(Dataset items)
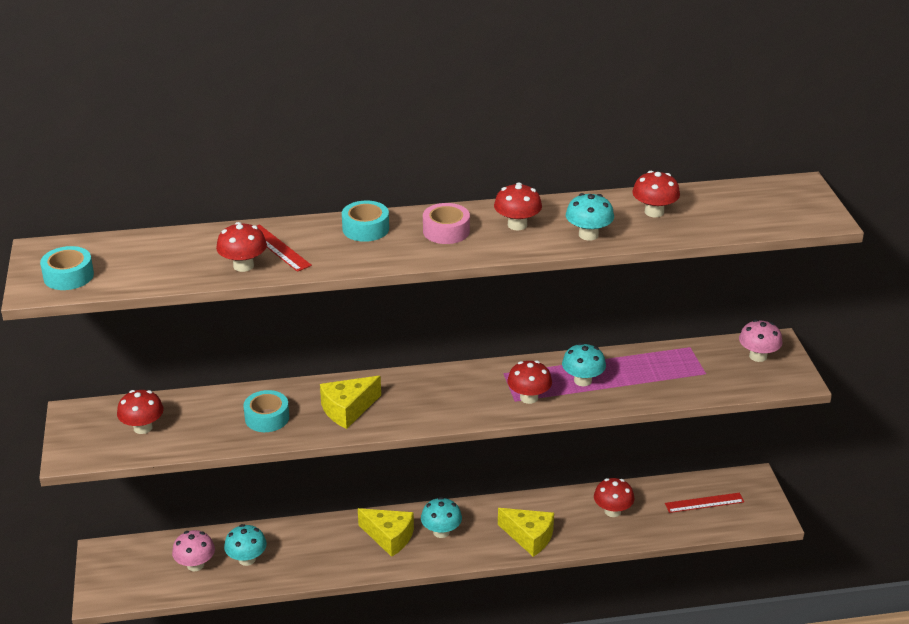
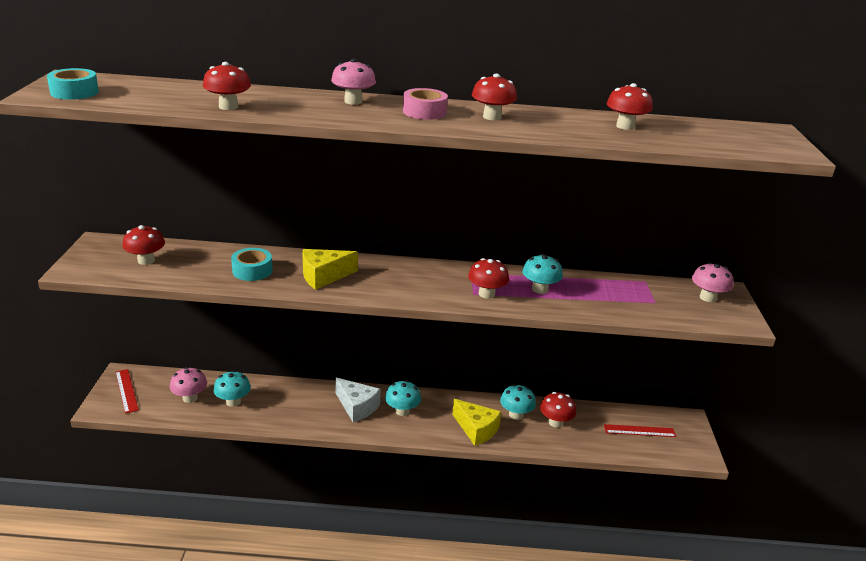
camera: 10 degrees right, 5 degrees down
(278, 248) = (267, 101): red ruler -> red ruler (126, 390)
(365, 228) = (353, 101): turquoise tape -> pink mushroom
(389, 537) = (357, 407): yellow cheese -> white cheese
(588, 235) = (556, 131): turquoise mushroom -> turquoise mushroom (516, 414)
==
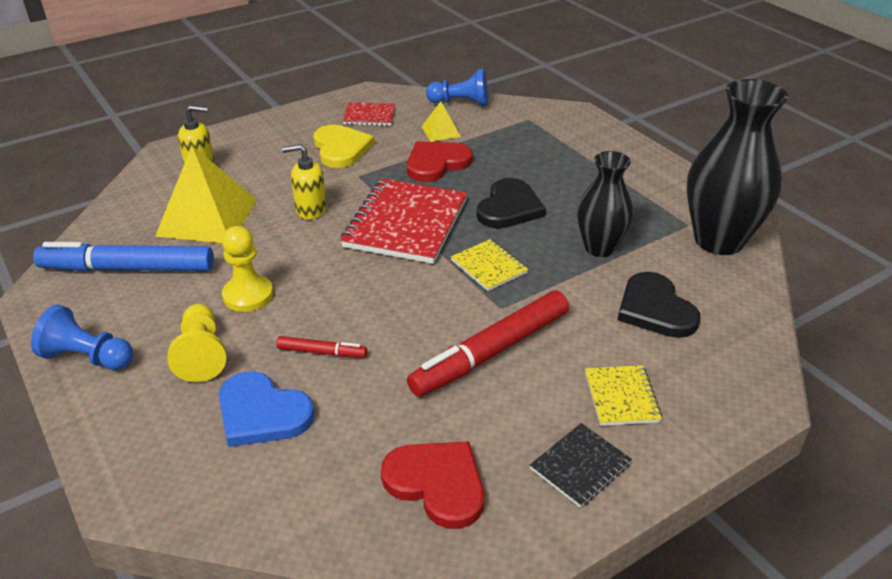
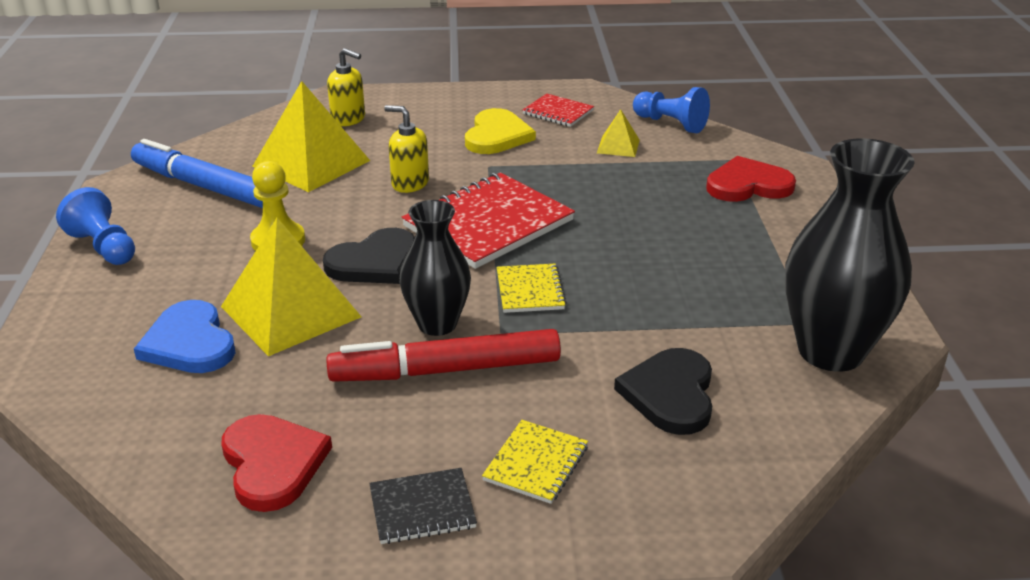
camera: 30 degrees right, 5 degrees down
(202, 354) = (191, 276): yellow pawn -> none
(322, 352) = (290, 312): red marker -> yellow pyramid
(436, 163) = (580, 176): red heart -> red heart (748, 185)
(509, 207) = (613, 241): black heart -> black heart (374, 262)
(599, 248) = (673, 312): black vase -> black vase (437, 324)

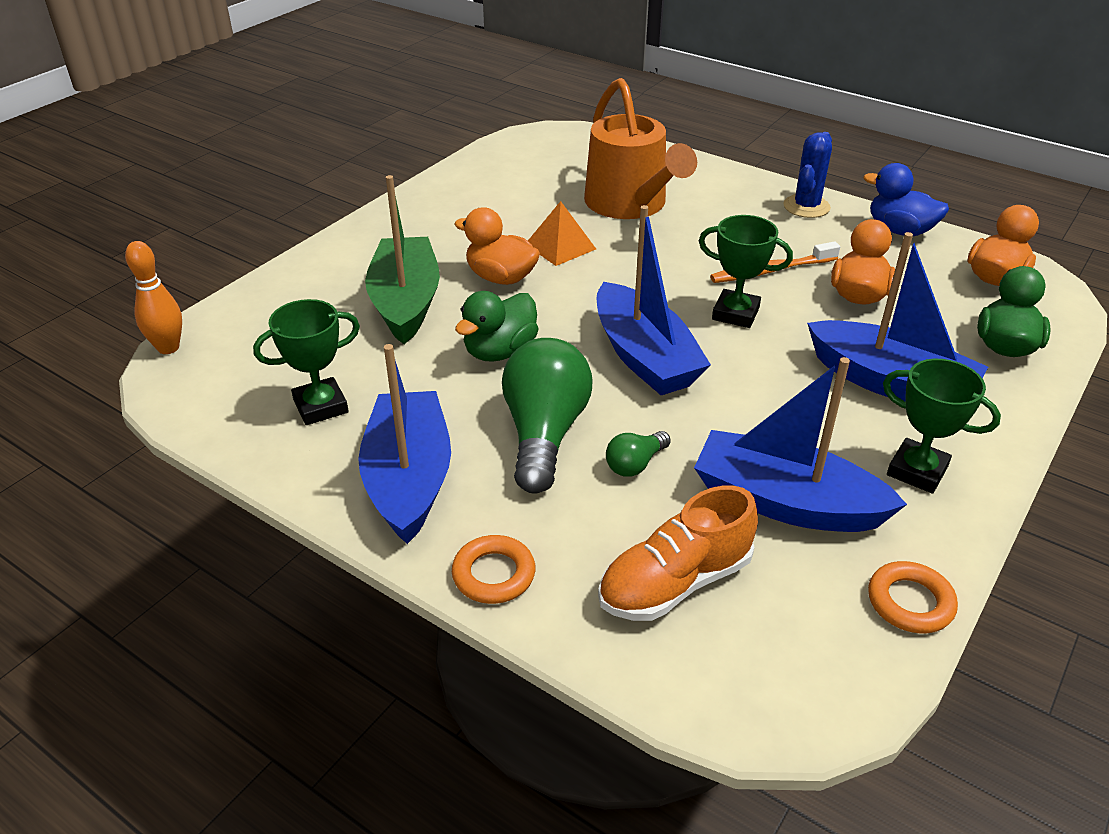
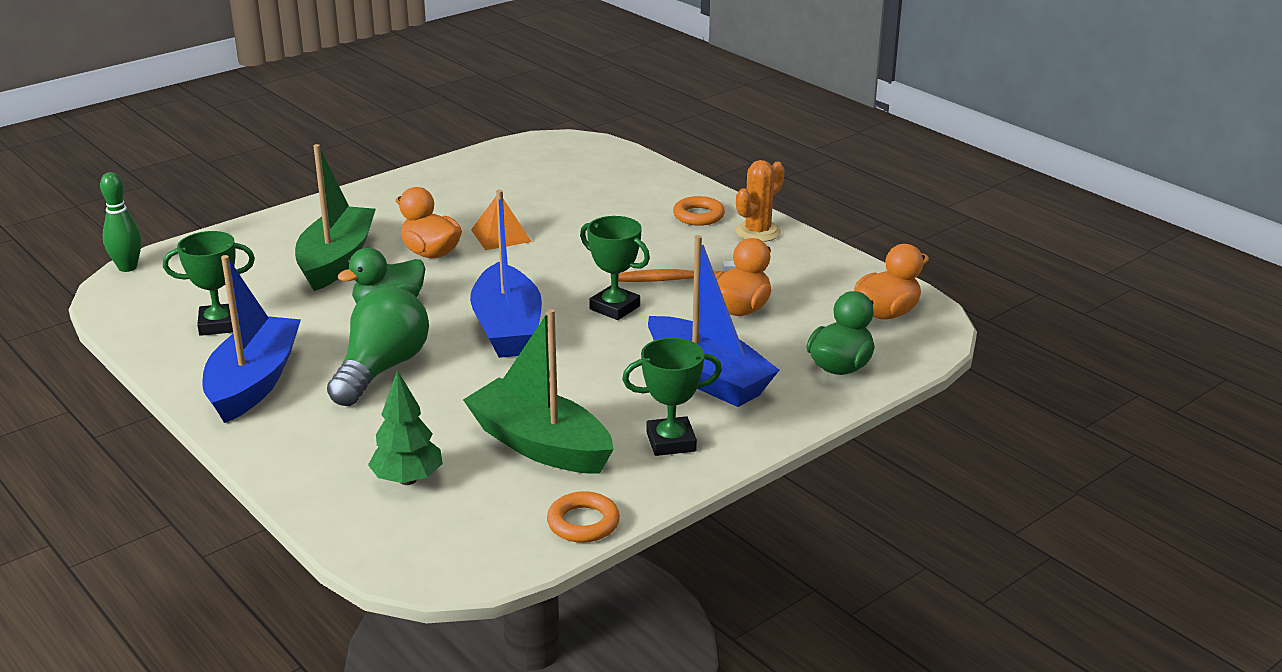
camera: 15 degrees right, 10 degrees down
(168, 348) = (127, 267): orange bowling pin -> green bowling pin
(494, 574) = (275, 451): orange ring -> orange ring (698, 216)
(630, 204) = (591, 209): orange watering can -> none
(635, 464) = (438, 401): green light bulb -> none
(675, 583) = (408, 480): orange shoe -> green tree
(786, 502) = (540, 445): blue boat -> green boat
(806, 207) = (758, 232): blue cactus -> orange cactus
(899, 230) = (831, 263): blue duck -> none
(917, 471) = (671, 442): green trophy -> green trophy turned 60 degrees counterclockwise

§ What you should do
All lines above between those holding "camera: 10 degrees right, 5 degrees down" and "(588, 235) = (556, 131): turquoise", inclusive, must be set down unchanged, and no other line may be included.

§ Task output
camera: 10 degrees right, 5 degrees down
(278, 248) = (267, 101): red ruler -> red ruler (126, 390)
(365, 228) = (353, 101): turquoise tape -> pink mushroom
(389, 537) = (357, 407): yellow cheese -> white cheese
(588, 235) = (556, 131): turquoise mushroom -> turquoise mushroom (516, 414)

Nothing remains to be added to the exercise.